## WHAT NEEDS TO BE DONE
Would you return the data below exactly as it stands, with every picture left out?

(Data extracted from a collection)
# # # # #
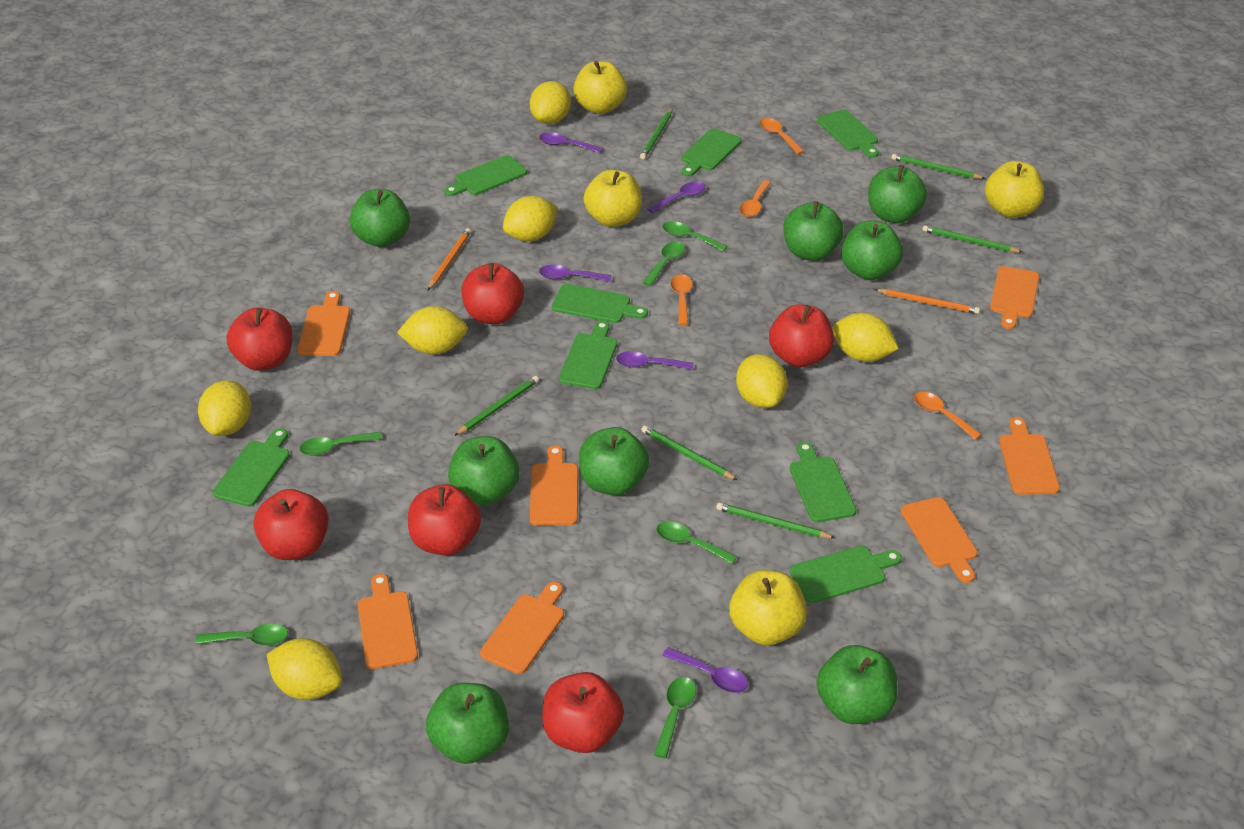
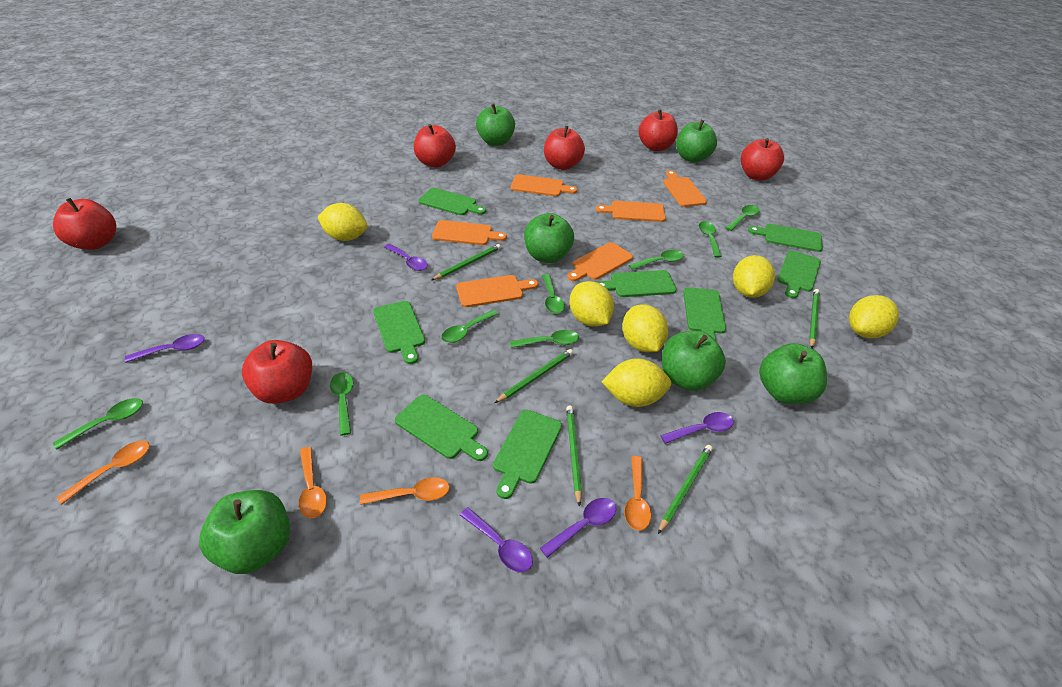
green apple: 8 -> 6
green pencil: 6 -> 5
green spoon: 6 -> 8
orange cutting board: 7 -> 6
orange pencil: 2 -> 0
yellow apple: 4 -> 0
yellow lemon: 7 -> 6

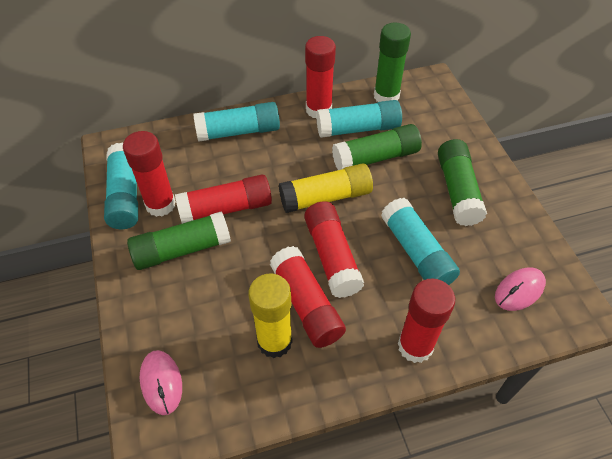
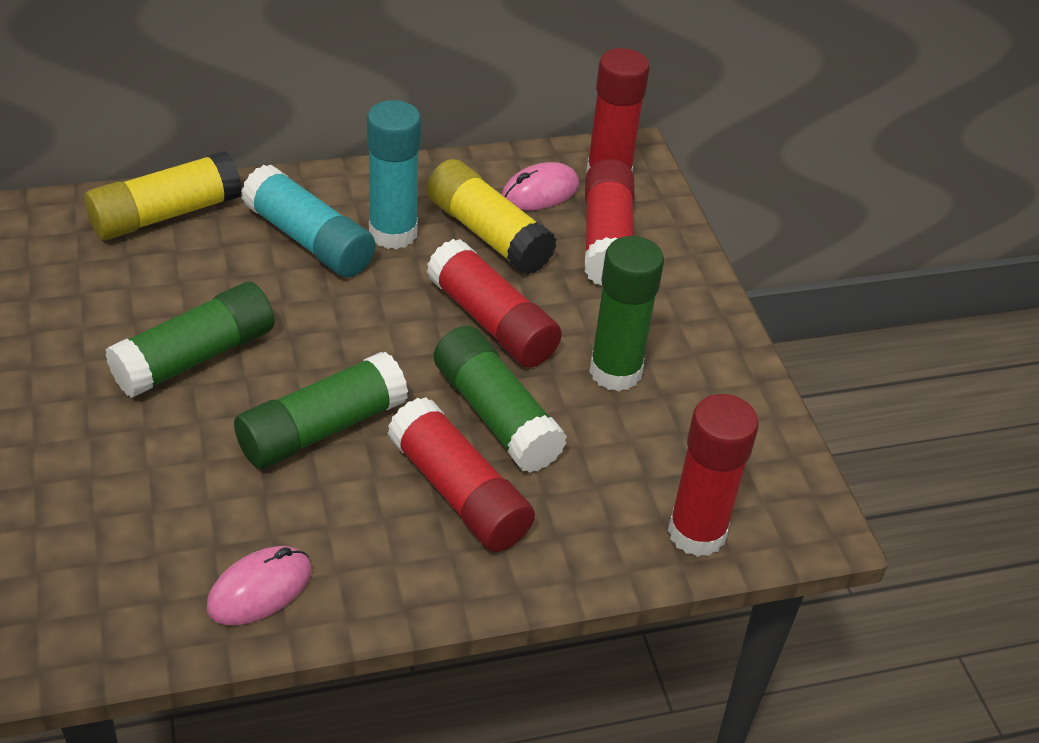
red glue stick: 6 -> 5
turquoise glue stick: 4 -> 2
# # # # #
## TASK ANSWER
green apple: 8 -> 6
green pencil: 6 -> 5
green spoon: 6 -> 8
orange cutting board: 7 -> 6
orange pencil: 2 -> 0
yellow apple: 4 -> 0
yellow lemon: 7 -> 6

red glue stick: 6 -> 5
turquoise glue stick: 4 -> 2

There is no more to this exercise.